§ Task instructions: Starting with the first line, output the data exactly, through to the last line.

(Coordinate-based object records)
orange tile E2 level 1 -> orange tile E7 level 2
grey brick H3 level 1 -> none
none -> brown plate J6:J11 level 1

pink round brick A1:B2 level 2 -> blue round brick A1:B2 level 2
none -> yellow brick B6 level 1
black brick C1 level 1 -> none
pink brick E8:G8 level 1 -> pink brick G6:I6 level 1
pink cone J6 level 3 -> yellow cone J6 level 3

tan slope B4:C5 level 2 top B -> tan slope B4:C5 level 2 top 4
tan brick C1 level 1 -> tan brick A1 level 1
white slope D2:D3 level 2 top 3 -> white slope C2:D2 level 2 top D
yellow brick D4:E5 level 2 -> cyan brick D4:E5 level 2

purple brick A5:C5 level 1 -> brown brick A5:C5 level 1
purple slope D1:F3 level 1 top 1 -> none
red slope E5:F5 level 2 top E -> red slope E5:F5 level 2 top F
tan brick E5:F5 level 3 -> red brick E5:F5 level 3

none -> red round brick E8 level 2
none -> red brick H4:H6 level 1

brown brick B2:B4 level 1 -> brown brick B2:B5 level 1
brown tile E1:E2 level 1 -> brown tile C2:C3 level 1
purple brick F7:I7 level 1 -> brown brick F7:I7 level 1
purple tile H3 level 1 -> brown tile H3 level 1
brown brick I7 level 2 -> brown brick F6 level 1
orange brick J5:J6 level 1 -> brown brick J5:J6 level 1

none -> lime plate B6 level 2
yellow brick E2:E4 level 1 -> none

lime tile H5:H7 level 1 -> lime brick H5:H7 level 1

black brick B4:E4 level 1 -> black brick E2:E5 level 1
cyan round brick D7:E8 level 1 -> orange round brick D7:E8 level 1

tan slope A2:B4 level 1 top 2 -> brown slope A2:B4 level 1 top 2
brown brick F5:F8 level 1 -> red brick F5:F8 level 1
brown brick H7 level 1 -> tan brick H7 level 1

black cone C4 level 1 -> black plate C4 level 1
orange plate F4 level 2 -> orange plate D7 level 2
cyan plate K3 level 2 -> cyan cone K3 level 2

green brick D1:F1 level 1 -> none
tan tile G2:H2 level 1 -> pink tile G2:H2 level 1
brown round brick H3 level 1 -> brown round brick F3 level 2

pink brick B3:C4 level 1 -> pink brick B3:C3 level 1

§ Problem solution:
orange tile E2 level 1 -> orange tile E7 level 2
grey brick H3 level 1 -> none
none -> brown plate J6:J11 level 1

pink round brick A1:B2 level 2 -> blue round brick A1:B2 level 2
none -> yellow brick B6 level 1
black brick C1 level 1 -> none
pink brick E8:G8 level 1 -> pink brick G6:I6 level 1
pink cone J6 level 3 -> yellow cone J6 level 3

tan slope B4:C5 level 2 top B -> tan slope B4:C5 level 2 top 4
tan brick C1 level 1 -> tan brick A1 level 1
white slope D2:D3 level 2 top 3 -> white slope C2:D2 level 2 top D
yellow brick D4:E5 level 2 -> cyan brick D4:E5 level 2

purple brick A5:C5 level 1 -> brown brick A5:C5 level 1
purple slope D1:F3 level 1 top 1 -> none
red slope E5:F5 level 2 top E -> red slope E5:F5 level 2 top F
tan brick E5:F5 level 3 -> red brick E5:F5 level 3

none -> red round brick E8 level 2
none -> red brick H4:H6 level 1

brown brick B2:B4 level 1 -> brown brick B2:B5 level 1
brown tile E1:E2 level 1 -> brown tile C2:C3 level 1
purple brick F7:I7 level 1 -> brown brick F7:I7 level 1
purple tile H3 level 1 -> brown tile H3 level 1
brown brick I7 level 2 -> brown brick F6 level 1
orange brick J5:J6 level 1 -> brown brick J5:J6 level 1

none -> lime plate B6 level 2
yellow brick E2:E4 level 1 -> none

lime tile H5:H7 level 1 -> lime brick H5:H7 level 1

black brick B4:E4 level 1 -> black brick E2:E5 level 1
cyan round brick D7:E8 level 1 -> orange round brick D7:E8 level 1

tan slope A2:B4 level 1 top 2 -> brown slope A2:B4 level 1 top 2
brown brick F5:F8 level 1 -> red brick F5:F8 level 1
brown brick H7 level 1 -> tan brick H7 level 1

black cone C4 level 1 -> black plate C4 level 1
orange plate F4 level 2 -> orange plate D7 level 2
cyan plate K3 level 2 -> cyan cone K3 level 2

green brick D1:F1 level 1 -> none
tan tile G2:H2 level 1 -> pink tile G2:H2 level 1
brown round brick H3 level 1 -> brown round brick F3 level 2

pink brick B3:C4 level 1 -> pink brick B3:C3 level 1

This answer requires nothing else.